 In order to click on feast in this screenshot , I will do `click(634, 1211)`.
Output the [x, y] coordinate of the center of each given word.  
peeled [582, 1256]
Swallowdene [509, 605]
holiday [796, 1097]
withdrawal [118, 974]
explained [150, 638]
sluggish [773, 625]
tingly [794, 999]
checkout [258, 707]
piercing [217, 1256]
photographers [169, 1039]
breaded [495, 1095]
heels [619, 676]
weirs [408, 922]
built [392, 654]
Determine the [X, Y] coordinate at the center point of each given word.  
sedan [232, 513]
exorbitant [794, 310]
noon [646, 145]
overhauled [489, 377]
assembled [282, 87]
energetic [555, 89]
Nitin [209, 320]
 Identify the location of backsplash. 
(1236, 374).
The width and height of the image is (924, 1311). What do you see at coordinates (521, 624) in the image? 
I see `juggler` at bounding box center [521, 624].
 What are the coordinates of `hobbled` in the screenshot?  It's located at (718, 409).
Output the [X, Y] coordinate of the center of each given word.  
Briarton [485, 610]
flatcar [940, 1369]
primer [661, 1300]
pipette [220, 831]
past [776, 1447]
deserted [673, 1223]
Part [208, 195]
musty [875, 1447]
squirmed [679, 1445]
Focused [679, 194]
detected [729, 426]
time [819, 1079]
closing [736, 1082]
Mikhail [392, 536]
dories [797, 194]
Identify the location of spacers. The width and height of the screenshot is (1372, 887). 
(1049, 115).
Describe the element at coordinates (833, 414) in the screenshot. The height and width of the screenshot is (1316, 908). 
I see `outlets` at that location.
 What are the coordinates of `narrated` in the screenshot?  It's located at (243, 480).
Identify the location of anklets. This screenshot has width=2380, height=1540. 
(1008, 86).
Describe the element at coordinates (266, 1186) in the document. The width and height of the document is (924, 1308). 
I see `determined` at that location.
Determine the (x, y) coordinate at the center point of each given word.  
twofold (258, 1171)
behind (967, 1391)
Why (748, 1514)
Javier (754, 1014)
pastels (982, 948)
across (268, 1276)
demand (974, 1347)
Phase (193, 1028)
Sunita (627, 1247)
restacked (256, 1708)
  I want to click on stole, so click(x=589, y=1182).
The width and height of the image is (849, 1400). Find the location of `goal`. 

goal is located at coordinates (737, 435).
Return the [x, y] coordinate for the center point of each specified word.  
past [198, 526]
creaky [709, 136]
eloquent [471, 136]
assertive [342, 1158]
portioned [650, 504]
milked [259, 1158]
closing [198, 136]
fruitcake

-.-.-

*GIVEN INSTRUCTION:*
Edit all the items above so that every "center point" becomes "midpoint", and leave everything else unchanged.

*TASK OUTPUT:*
 In order to click on feast in this screenshot , I will do `click(634, 1211)`.
Output the [x, y] coordinate of the center of each given word.  
peeled [582, 1256]
Swallowdene [509, 605]
holiday [796, 1097]
withdrawal [118, 974]
explained [150, 638]
sluggish [773, 625]
tingly [794, 999]
checkout [258, 707]
piercing [217, 1256]
photographers [169, 1039]
breaded [495, 1095]
heels [619, 676]
weirs [408, 922]
built [392, 654]
Determine the [X, Y] coordinate at the midpoint of each given word.  
sedan [232, 513]
exorbitant [794, 310]
noon [646, 145]
overhauled [489, 377]
assembled [282, 87]
energetic [555, 89]
Nitin [209, 320]
 Identify the location of backsplash. 
(1236, 374).
The width and height of the image is (924, 1311). What do you see at coordinates (521, 624) in the image? 
I see `juggler` at bounding box center [521, 624].
 What are the coordinates of `hobbled` in the screenshot?  It's located at (718, 409).
Output the [X, Y] coordinate of the center of each given word.  
Briarton [485, 610]
flatcar [940, 1369]
primer [661, 1300]
pipette [220, 831]
past [776, 1447]
deserted [673, 1223]
Part [208, 195]
musty [875, 1447]
squirmed [679, 1445]
Focused [679, 194]
detected [729, 426]
time [819, 1079]
closing [736, 1082]
Mikhail [392, 536]
dories [797, 194]
Identify the location of spacers. The width and height of the screenshot is (1372, 887). 
(1049, 115).
Describe the element at coordinates (833, 414) in the screenshot. The height and width of the screenshot is (1316, 908). 
I see `outlets` at that location.
 What are the coordinates of `narrated` in the screenshot?  It's located at (243, 480).
Identify the location of anklets. This screenshot has width=2380, height=1540. 
(1008, 86).
Describe the element at coordinates (266, 1186) in the document. The width and height of the document is (924, 1308). 
I see `determined` at that location.
Determine the (x, y) coordinate at the midpoint of each given word.  
twofold (258, 1171)
behind (967, 1391)
Why (748, 1514)
Javier (754, 1014)
pastels (982, 948)
across (268, 1276)
demand (974, 1347)
Phase (193, 1028)
Sunita (627, 1247)
restacked (256, 1708)
  I want to click on stole, so click(x=589, y=1182).
The width and height of the image is (849, 1400). Find the location of `goal`. 

goal is located at coordinates (737, 435).
Return the [x, y] coordinate for the midpoint of each specified word.  
past [198, 526]
creaky [709, 136]
eloquent [471, 136]
assertive [342, 1158]
portioned [650, 504]
milked [259, 1158]
closing [198, 136]
fruitcake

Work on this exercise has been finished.